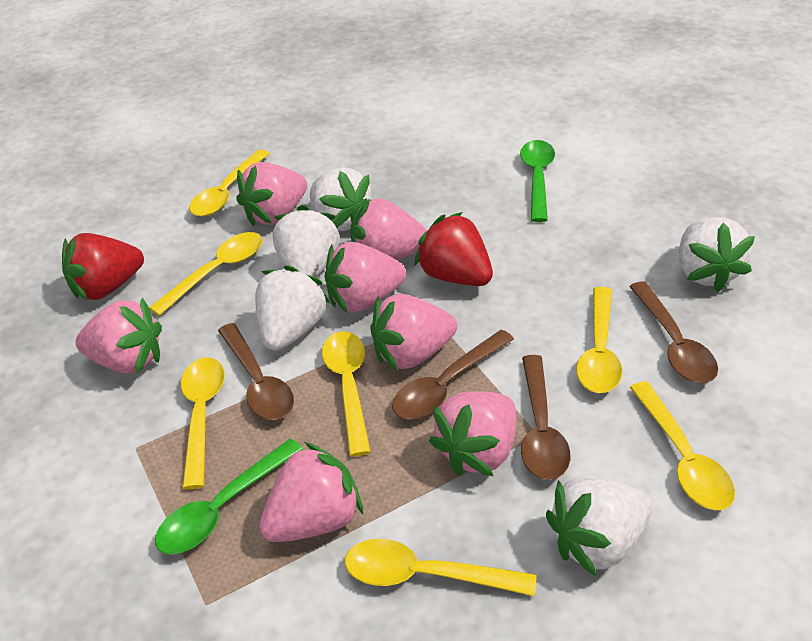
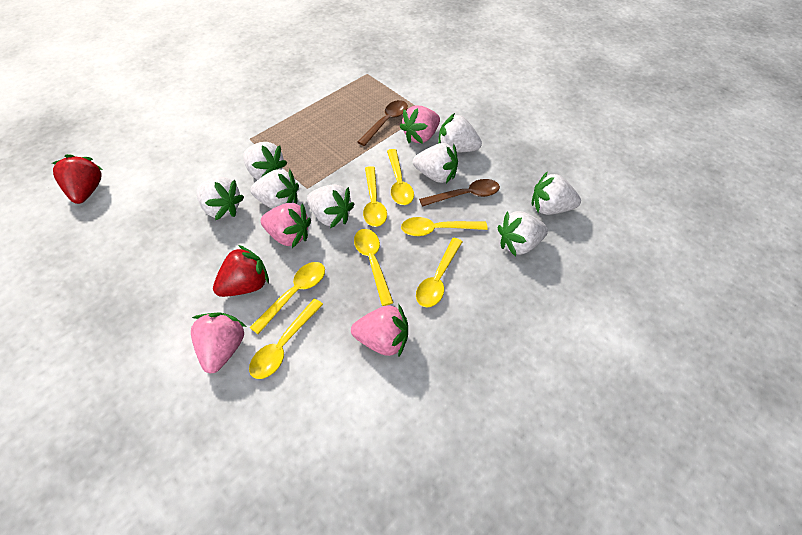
brown spoon: 4 -> 2
green spoon: 2 -> 0
pink strawberry: 7 -> 4
white strawberry: 5 -> 8

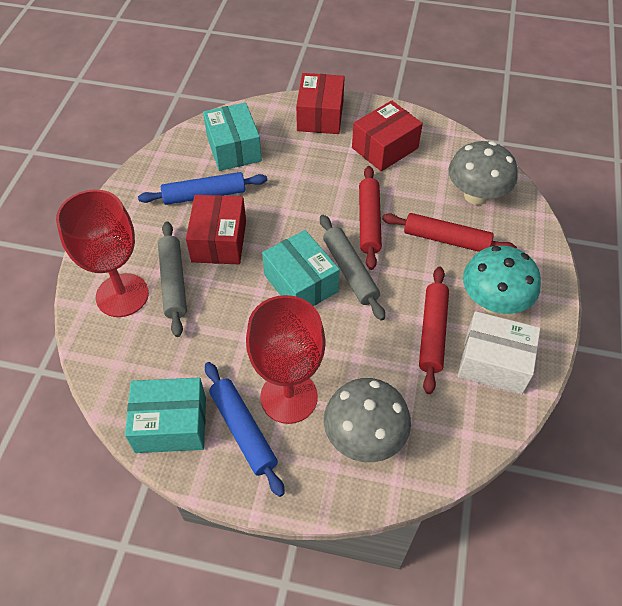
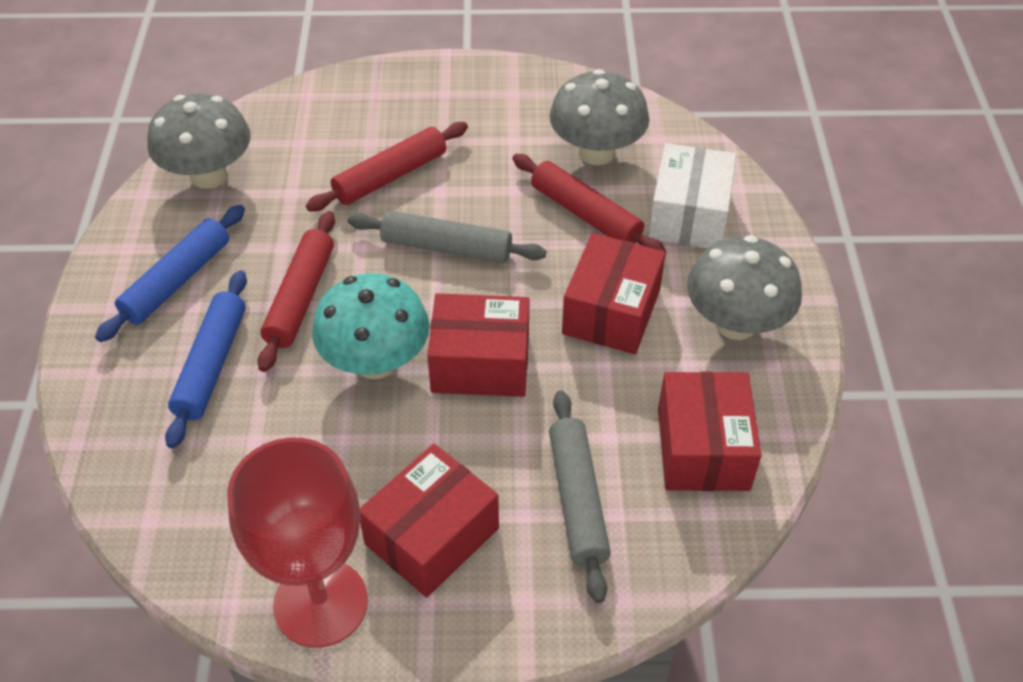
grey mushroom: 2 -> 3
red box: 3 -> 4
red goblet: 2 -> 1
turquoise box: 3 -> 0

--------------------------------

#### YOUR ASSIGNMENT:
Where a line above contains the string "strawberry", copy that line.

#### WORKED SOLUTION:
pink strawberry: 7 -> 4
white strawberry: 5 -> 8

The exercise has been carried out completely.